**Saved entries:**
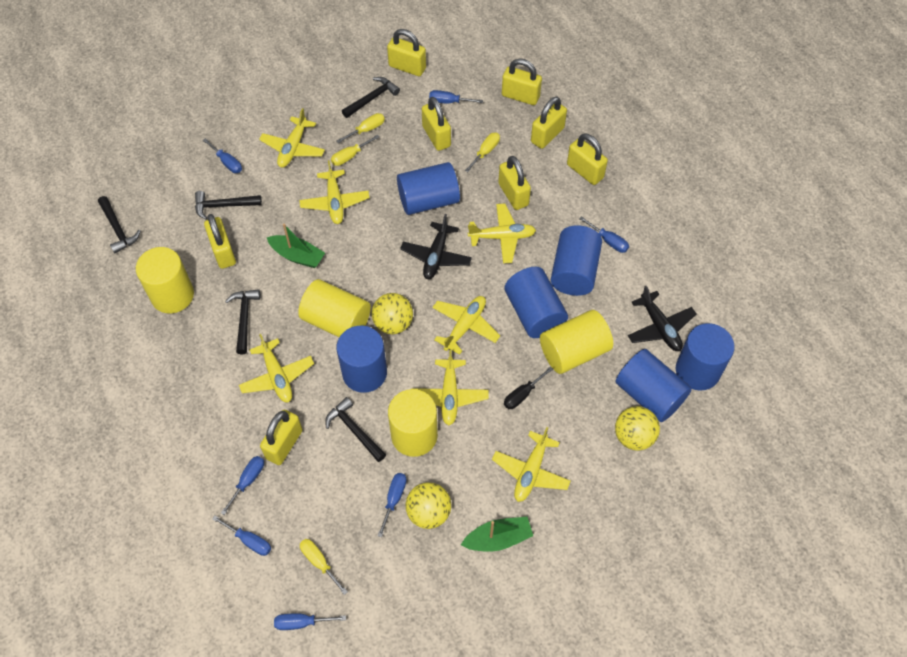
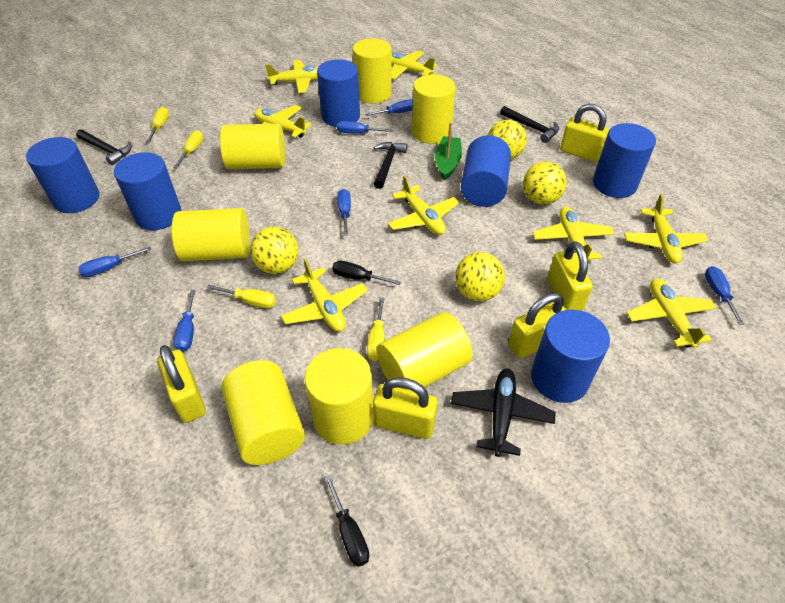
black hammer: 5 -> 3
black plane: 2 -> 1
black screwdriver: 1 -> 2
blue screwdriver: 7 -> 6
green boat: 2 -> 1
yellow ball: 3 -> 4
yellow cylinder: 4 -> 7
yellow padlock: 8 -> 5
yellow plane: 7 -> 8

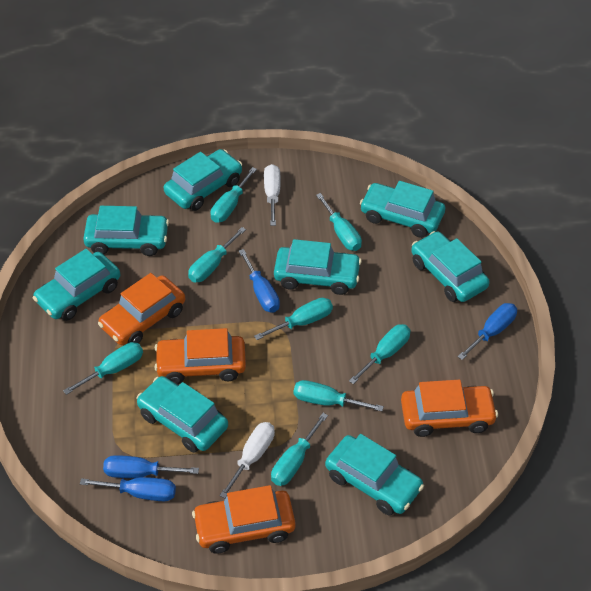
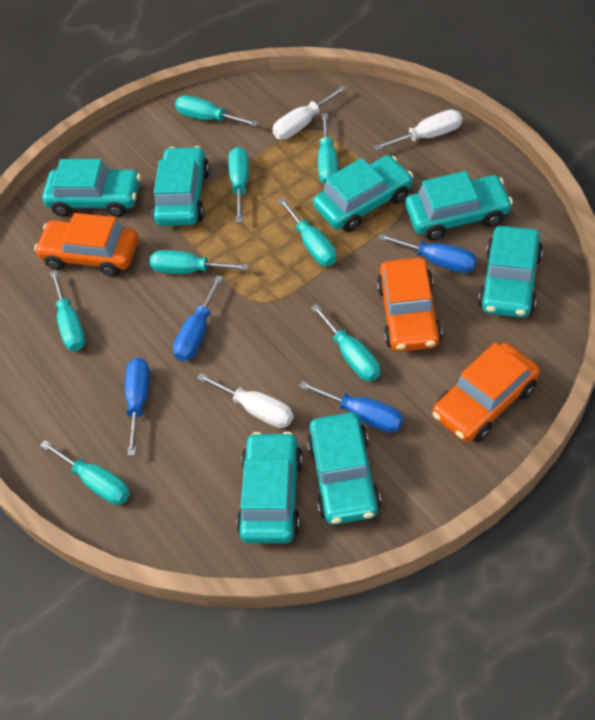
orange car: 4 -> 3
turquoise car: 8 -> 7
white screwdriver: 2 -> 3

**Instruction:**
Images aside, return each entry above precisely as it stands.

**Reply to the task:**
black hammer: 5 -> 3
black plane: 2 -> 1
black screwdriver: 1 -> 2
blue screwdriver: 7 -> 6
green boat: 2 -> 1
yellow ball: 3 -> 4
yellow cylinder: 4 -> 7
yellow padlock: 8 -> 5
yellow plane: 7 -> 8

orange car: 4 -> 3
turquoise car: 8 -> 7
white screwdriver: 2 -> 3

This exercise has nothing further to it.